Look through the listing below and write out exactly the lines from the line with "camera: 15 degrees left, 5 degrees up" to the line with "BLACK HEART (793 529) → GREY HEART (512 379)", both included, and no others.

DATA FOR ANALYSIS:
◇ ◇ ◇ ◇
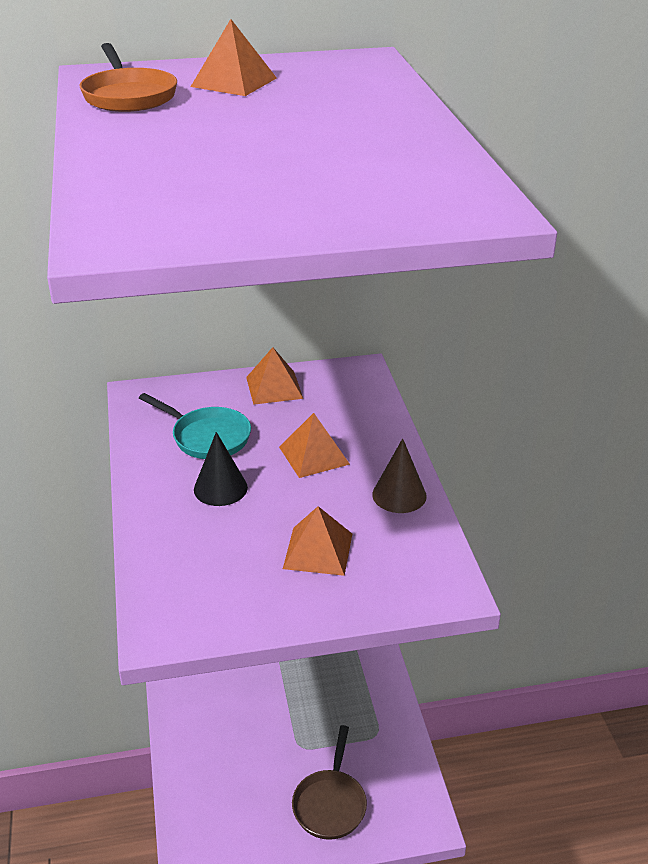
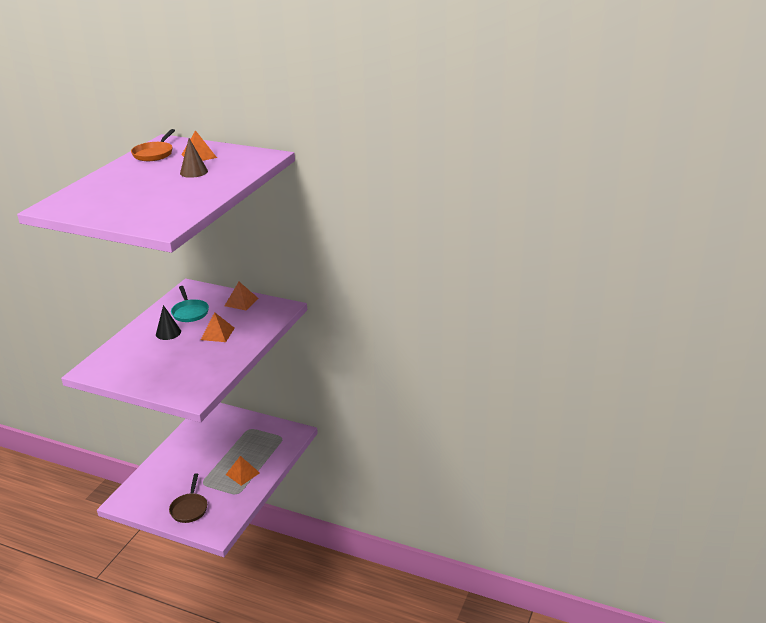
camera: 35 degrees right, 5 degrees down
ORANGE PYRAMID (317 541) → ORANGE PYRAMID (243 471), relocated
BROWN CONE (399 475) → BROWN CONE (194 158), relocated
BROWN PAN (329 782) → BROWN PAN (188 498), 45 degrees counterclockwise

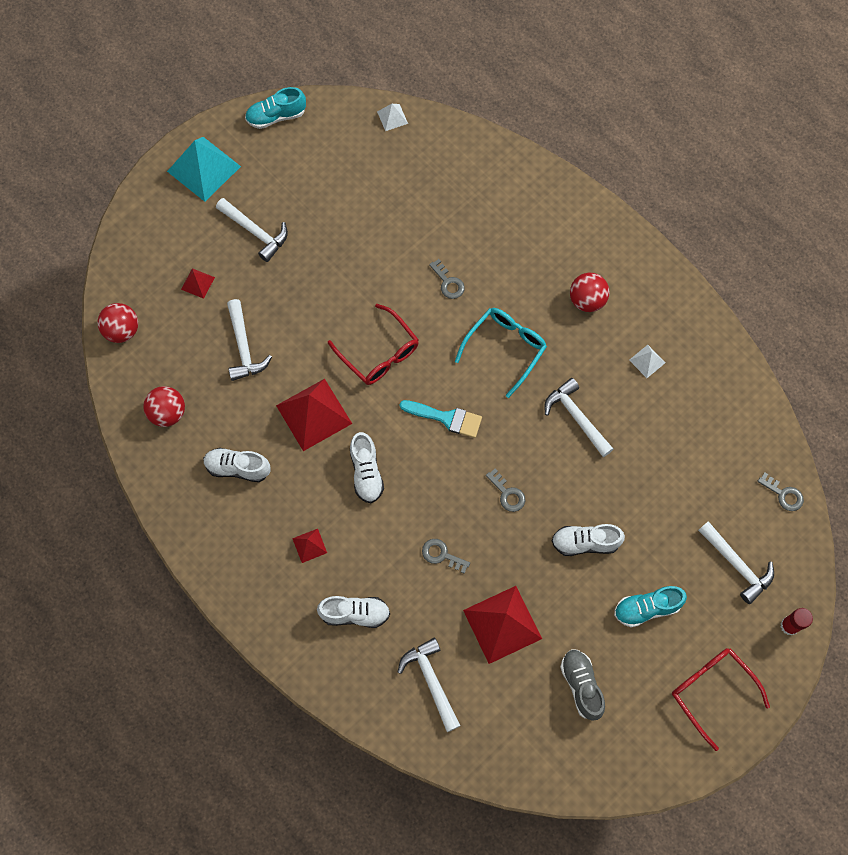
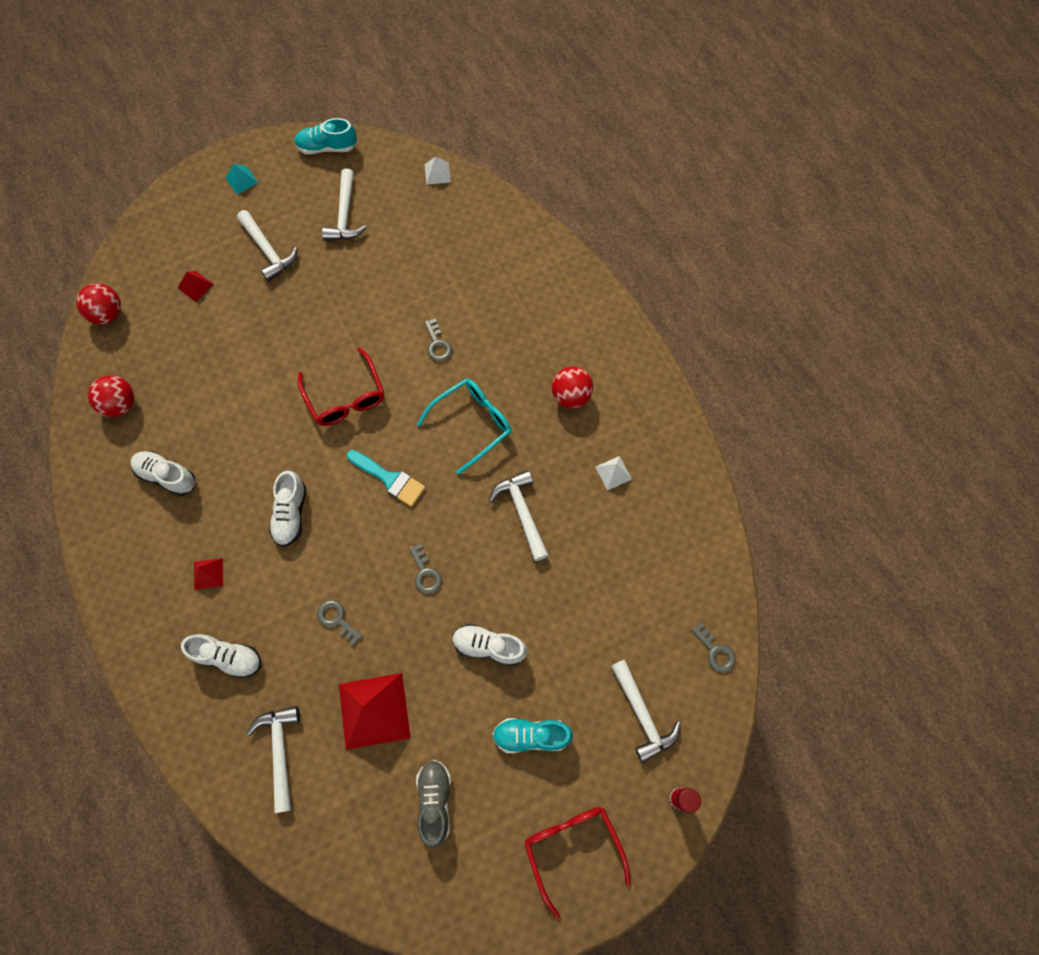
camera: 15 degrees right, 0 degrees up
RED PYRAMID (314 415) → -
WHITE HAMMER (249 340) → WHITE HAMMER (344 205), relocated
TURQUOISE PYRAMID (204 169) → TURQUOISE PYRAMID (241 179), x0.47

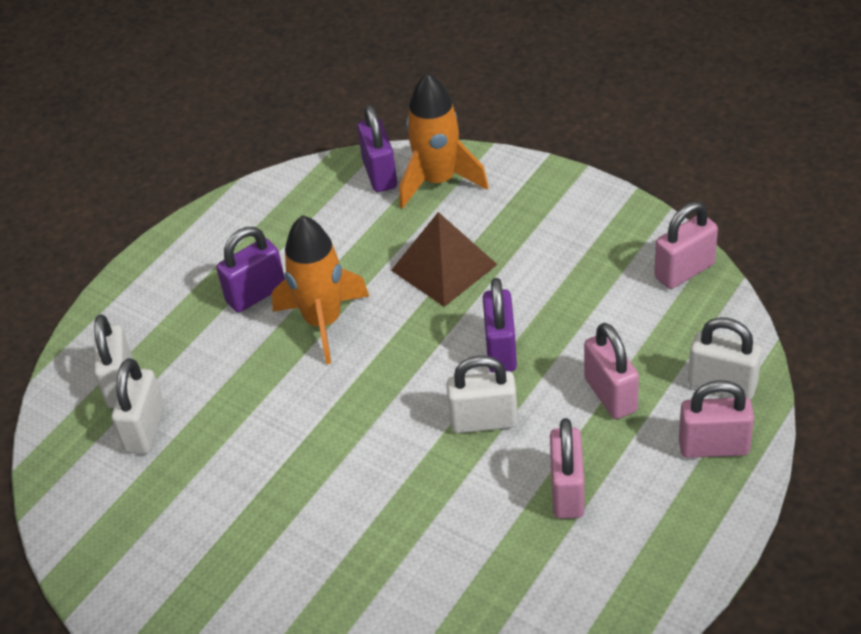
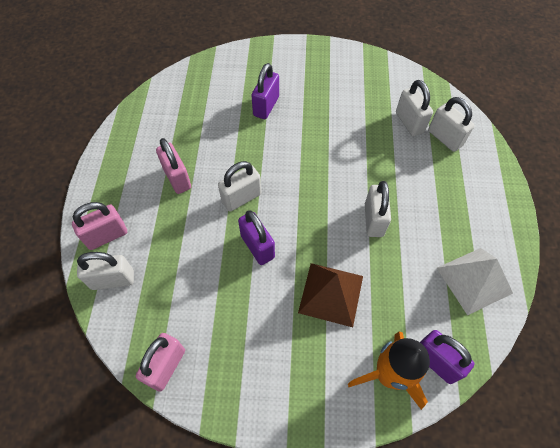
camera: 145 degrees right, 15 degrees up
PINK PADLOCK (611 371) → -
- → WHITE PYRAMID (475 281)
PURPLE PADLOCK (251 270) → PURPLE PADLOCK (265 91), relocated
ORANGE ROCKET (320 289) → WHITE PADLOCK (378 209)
◇ ◇ ◇ ◇
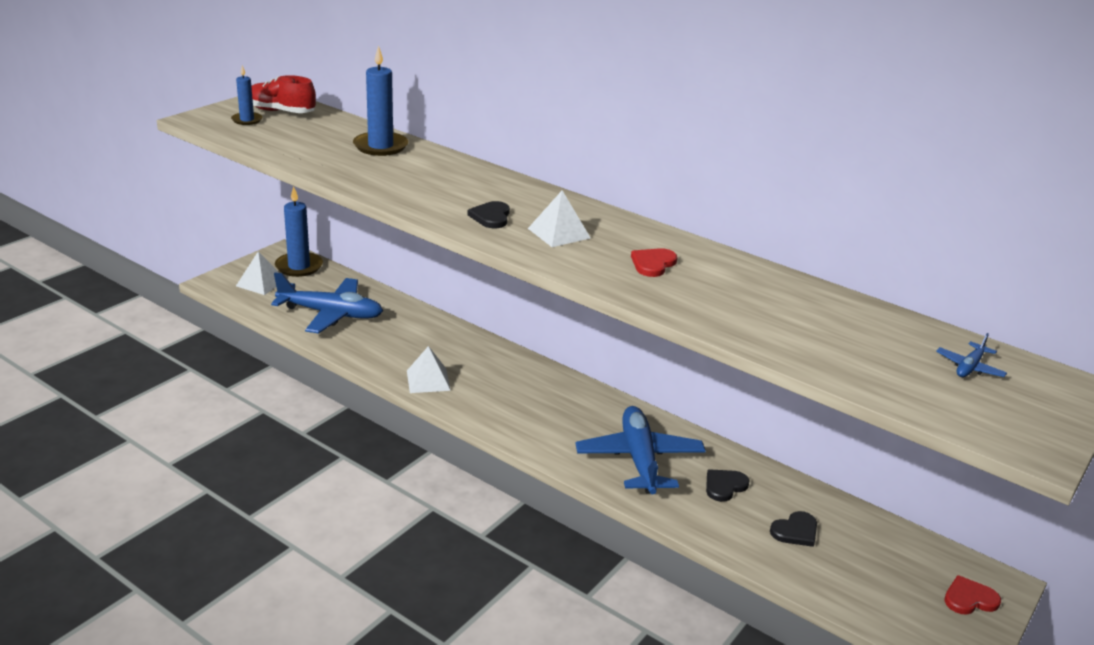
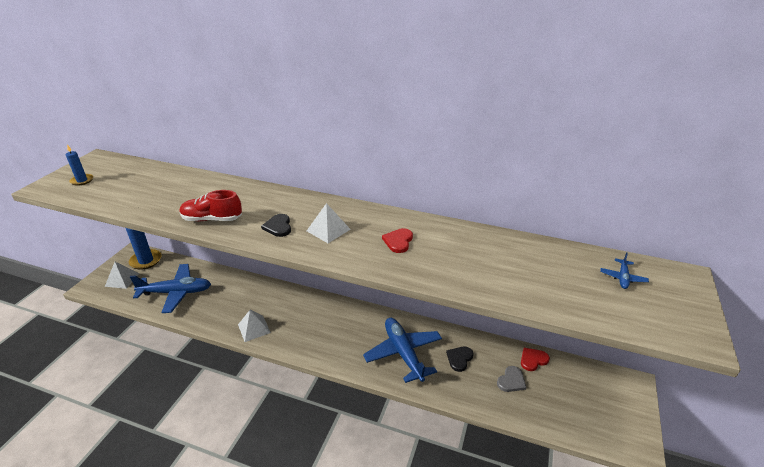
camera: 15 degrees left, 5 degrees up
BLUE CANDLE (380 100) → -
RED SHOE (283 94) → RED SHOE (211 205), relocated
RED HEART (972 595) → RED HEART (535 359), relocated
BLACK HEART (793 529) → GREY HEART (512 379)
◇ ◇ ◇ ◇
RESULT OF THIS EXERCISE:
camera: 15 degrees left, 5 degrees up
BLUE CANDLE (380 100) → -
RED SHOE (283 94) → RED SHOE (211 205), relocated
RED HEART (972 595) → RED HEART (535 359), relocated
BLACK HEART (793 529) → GREY HEART (512 379)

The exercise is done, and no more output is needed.